--- START ---

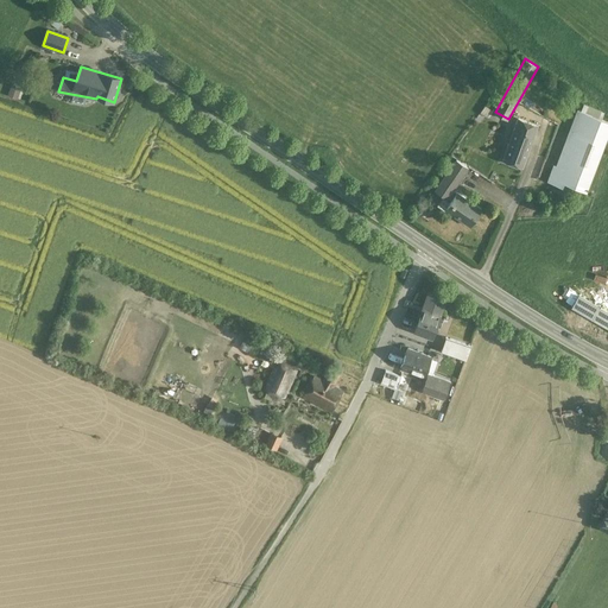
[(8,95),(20,99),(24,88),(12,83),(8,95)]
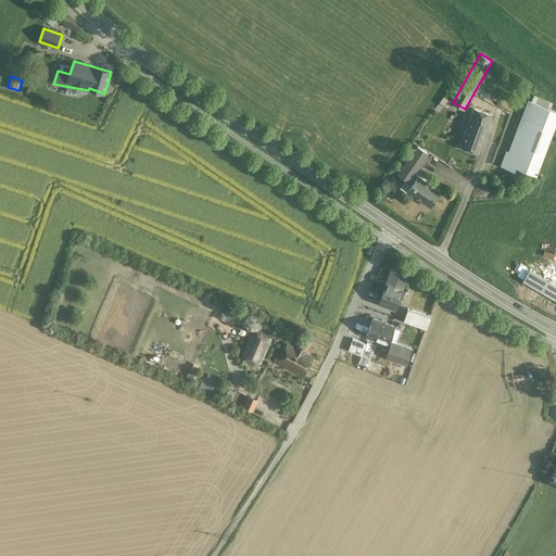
[(555,104),(534,96),(532,102),(529,100),(509,152),(506,151),(501,165),(515,172),(516,167),(536,175),(536,173),(538,174),(538,173),(538,172),(555,123),(555,104)]
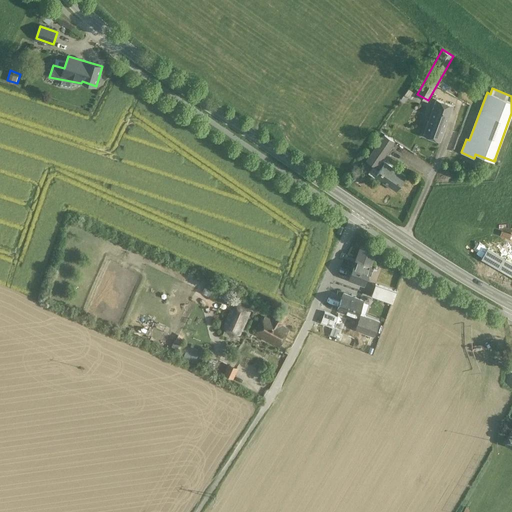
[(454,105),(436,99),(423,134),(441,141),(454,105)]
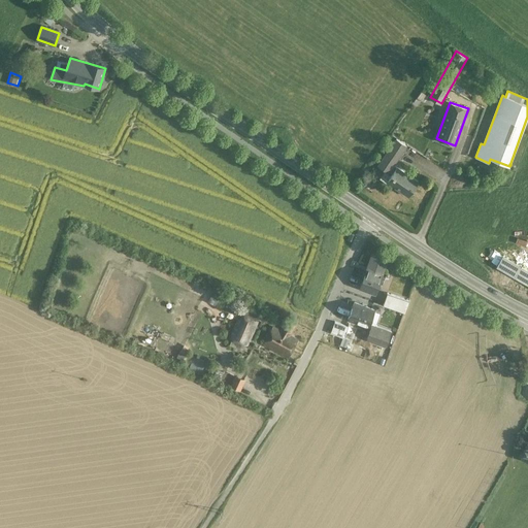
[(397,139),(378,166),(389,173),(390,171),(393,173),(396,169),(393,167),(406,145),(397,139)]
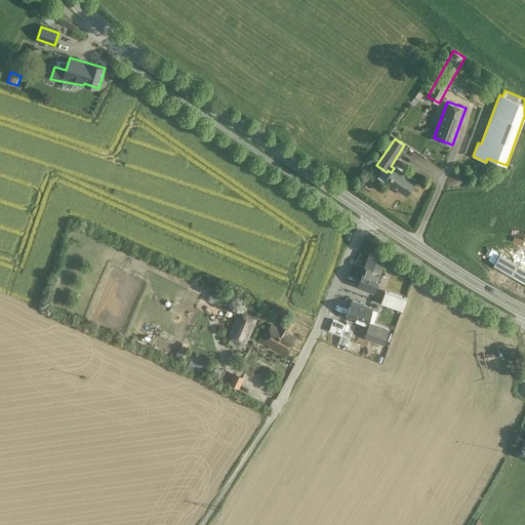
[(416,180),(395,166),(394,168),(391,172),(385,180),(407,196),(416,180)]
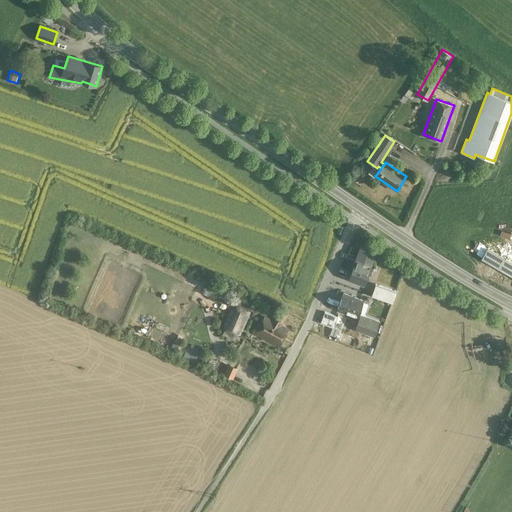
[(511,260),(488,247),(482,259),(511,275),(511,260)]
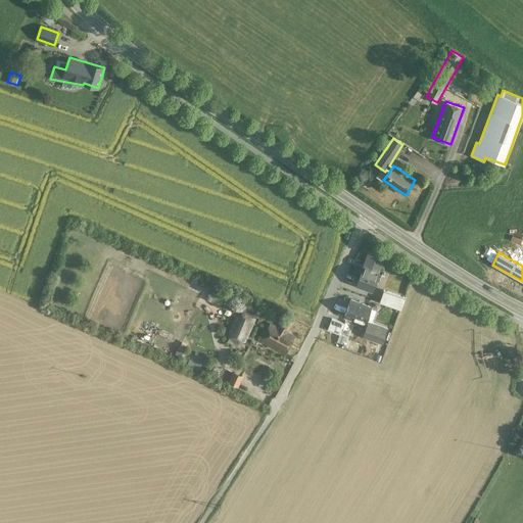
[(383,258),(368,253),(357,284),(372,290),(383,258)]
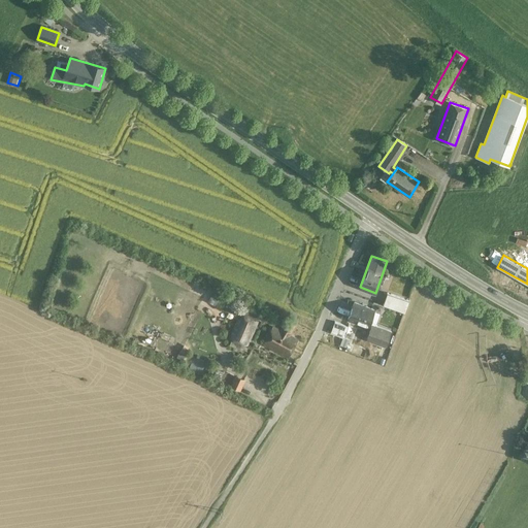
[(408,300),(393,295),(389,306),(404,311),(408,300)]
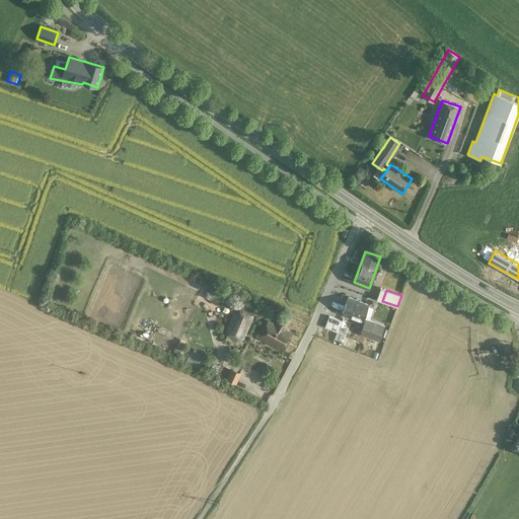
[(257,302),(244,296),(240,306),(253,311),(257,302)]
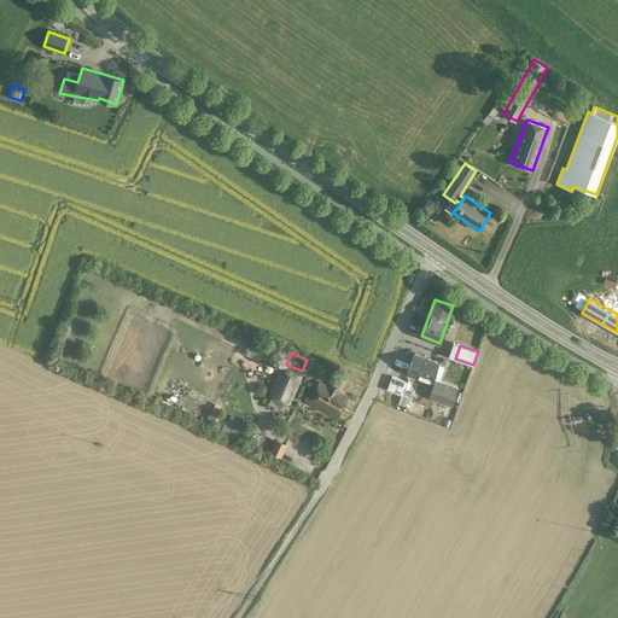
[(438,363),(415,355),(408,373),(431,382),(438,363)]
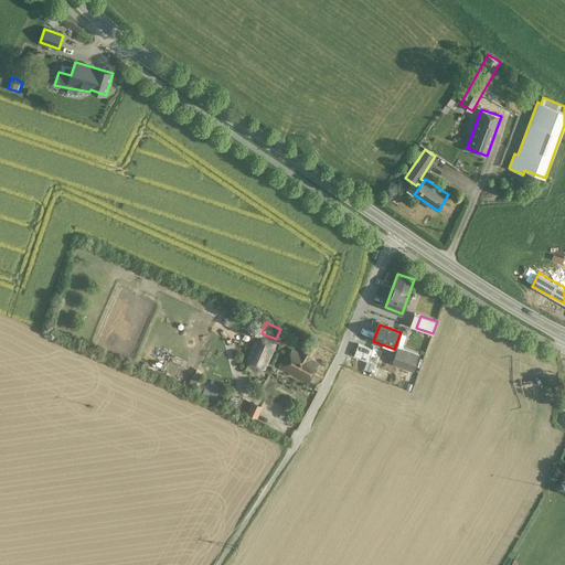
[(274,344),(257,338),(251,355),(267,361),(274,344)]
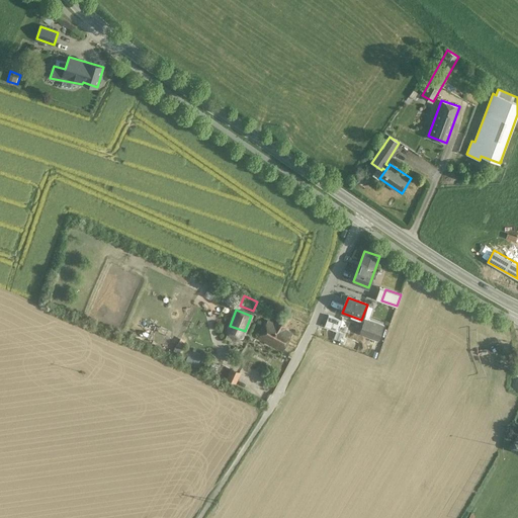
[(282,313),(275,325),(268,321),(259,338),(282,350),(291,334),(283,329),(290,317),(282,313)]
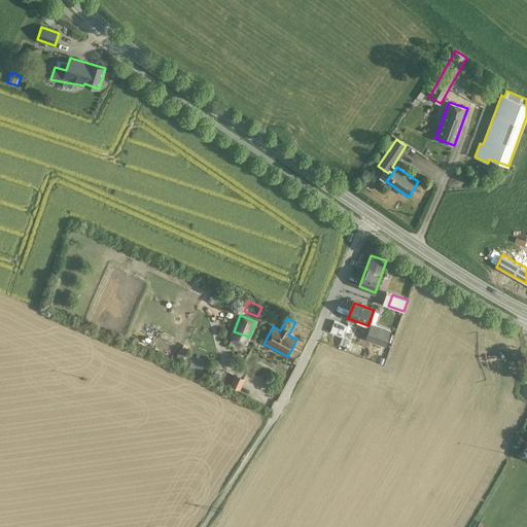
[(354,327),(343,323),(339,335),(350,339),(354,327)]
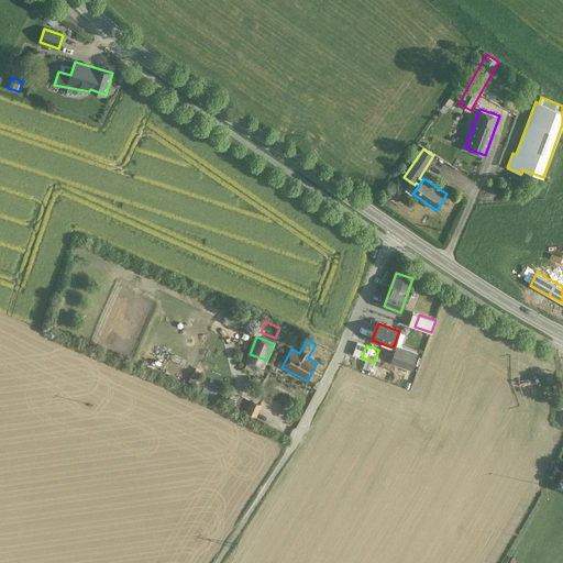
[(417,353),(397,345),(392,362),(411,368),(417,353)]
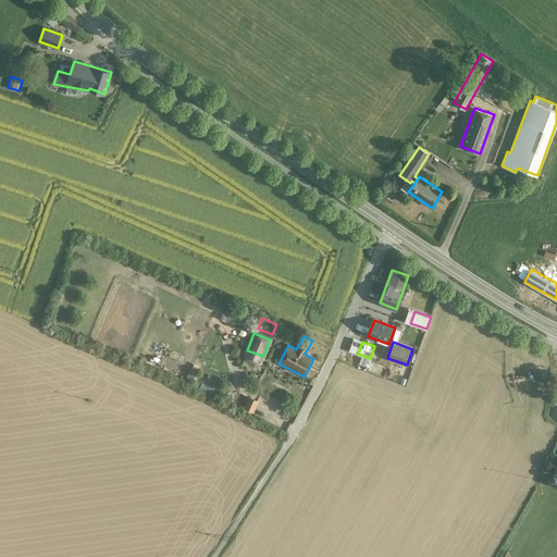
[(263,356),(247,350),(244,357),(260,363),(263,356)]
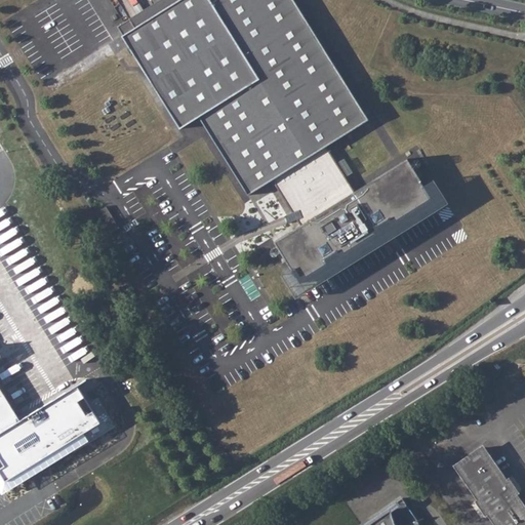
[(122,36),(179,128),(199,117),(248,195),(273,179),(293,212),(300,210),(304,216),(297,218),(301,226),(275,242),(300,283),(329,266),(325,259),(336,252),(340,258),(380,233),(377,227),(389,220),(393,226),(434,200),(407,159),(355,192),(345,177),(336,163),(326,147),(368,120),(293,0),(179,0),(135,28),(129,18),(117,27),(123,36),(122,36)]
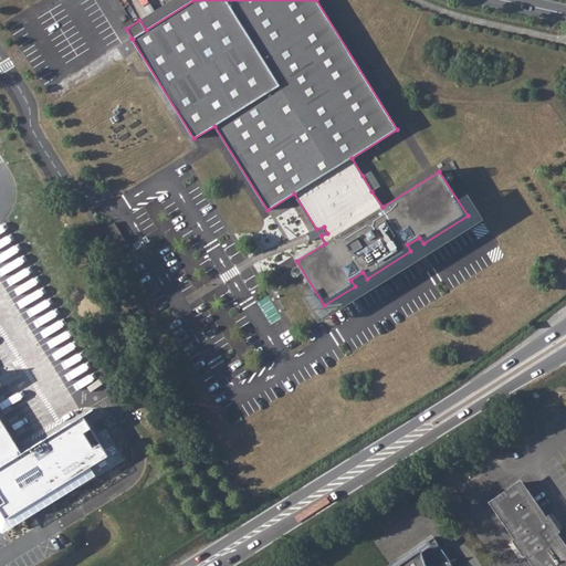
[(391,200),(374,169),(365,175),(384,205),(391,200)]
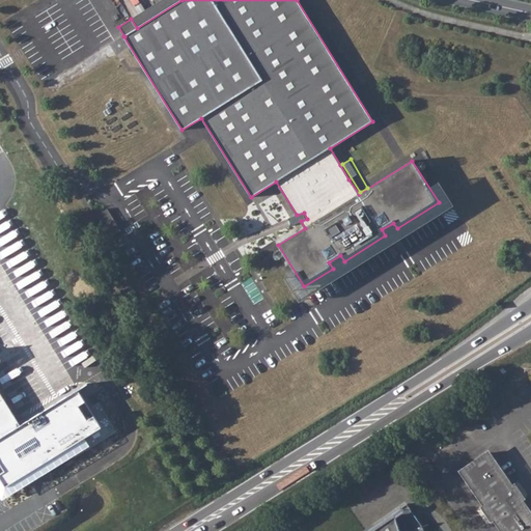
[(110,208),(100,214),(110,234),(120,229),(110,208)]
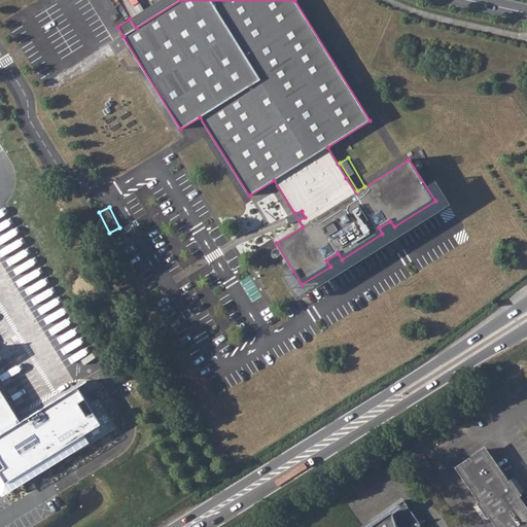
[(0,355),(0,486),(101,424),(77,386),(20,422),(0,389),(0,358),(1,357),(0,355)]
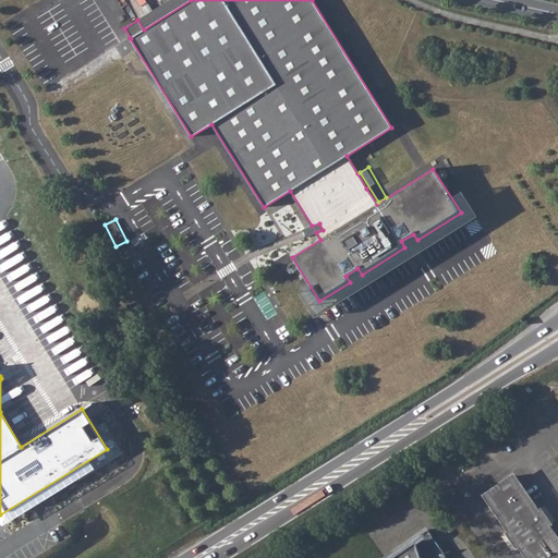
[(557,557),(557,541),(511,474),(483,494),(528,557),(557,557)]
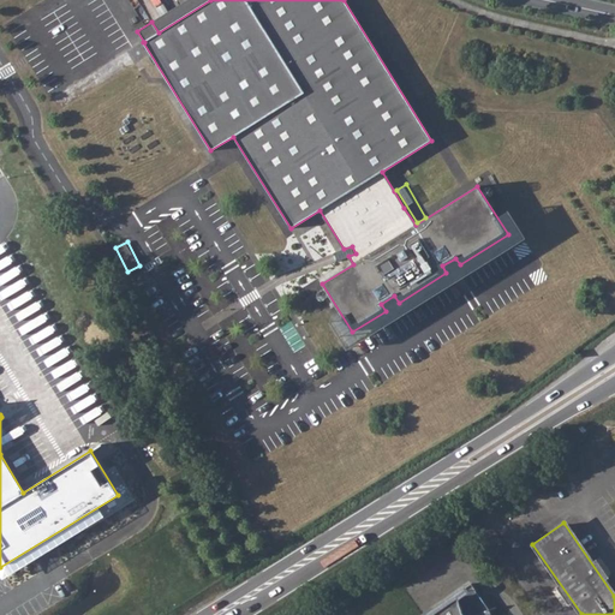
[(434,613),(430,614),(482,614),(482,613),(489,609),(470,583),(433,609),(434,613)]
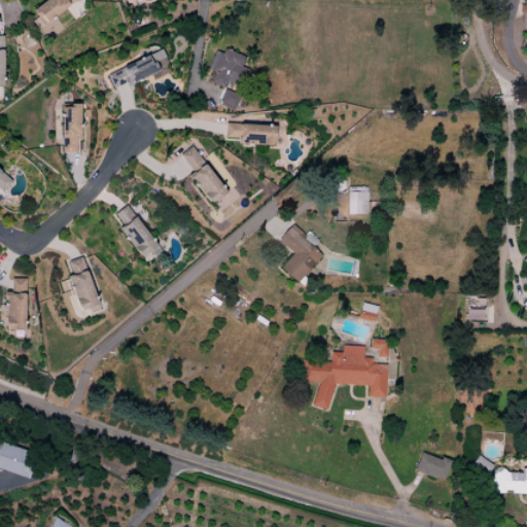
[(47,0),(34,10),(45,26),(76,0),(47,0)]
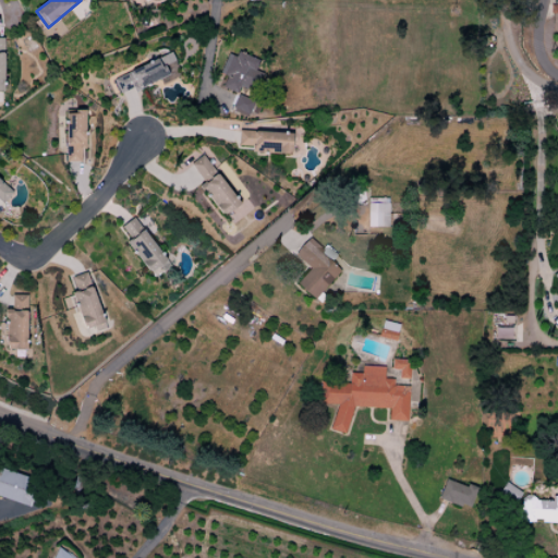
[(239,52),(237,58),(229,55),(220,73),(228,77),(223,88),(238,94),(241,86),(251,91),(261,61),(239,52)]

--- END ---

WORK INSTRUCTION =>
This task calls for the records to be copied exactly, without pictures.

RESULT =>
[(8,95),(20,99),(24,88),(12,83),(8,95)]
[(555,104),(534,96),(532,102),(529,100),(509,152),(506,151),(501,165),(515,172),(516,167),(536,175),(536,173),(538,174),(538,173),(538,172),(555,123),(555,104)]
[(454,105),(436,99),(423,134),(441,141),(454,105)]
[(397,139),(378,166),(389,173),(390,171),(393,173),(396,169),(393,167),(406,145),(397,139)]
[(416,180),(395,166),(394,168),(391,172),(385,180),(407,196),(416,180)]
[(511,260),(488,247),(482,259),(511,275),(511,260)]
[(383,258),(368,253),(357,284),(372,290),(383,258)]
[(408,300),(393,295),(389,306),(404,311),(408,300)]
[(257,302),(244,296),(240,306),(253,311),(257,302)]
[(438,363),(415,355),(408,373),(431,382),(438,363)]
[(274,344),(257,338),(251,355),(267,361),(274,344)]
[(282,313),(275,325),(268,321),(259,338),(282,350),(291,334),(283,329),(290,317),(282,313)]
[(354,327),(343,323),(339,335),(350,339),(354,327)]
[(417,353),(397,345),(392,362),(411,368),(417,353)]
[(263,356),(247,350),(244,357),(260,363),(263,356)]
[(122,36),(179,128),(199,117),(248,195),(273,179),(293,212),(300,210),(304,216),(297,218),(301,226),(275,242),(300,283),(329,266),(325,259),(336,252),(340,258),(380,233),(377,227),(389,220),(393,226),(434,200),(407,159),(355,192),(345,177),(336,163),(326,147),(368,120),(293,0),(179,0),(135,28),(129,18),(117,27),(123,36),(122,36)]
[(391,200),(374,169),(365,175),(384,205),(391,200)]
[(110,208),(100,214),(110,234),(120,229),(110,208)]
[(0,355),(0,486),(101,424),(77,386),(20,422),(0,389),(0,358),(1,357),(0,355)]
[(557,557),(557,541),(511,474),(483,494),(528,557),(557,557)]
[(434,613),(430,614),(482,614),(482,613),(489,609),(470,583),(433,609),(434,613)]
[(47,0),(34,10),(45,26),(76,0),(47,0)]
[(239,52),(237,58),(229,55),(220,73),(228,77),(223,88),(238,94),(241,86),(251,91),(261,61),(239,52)]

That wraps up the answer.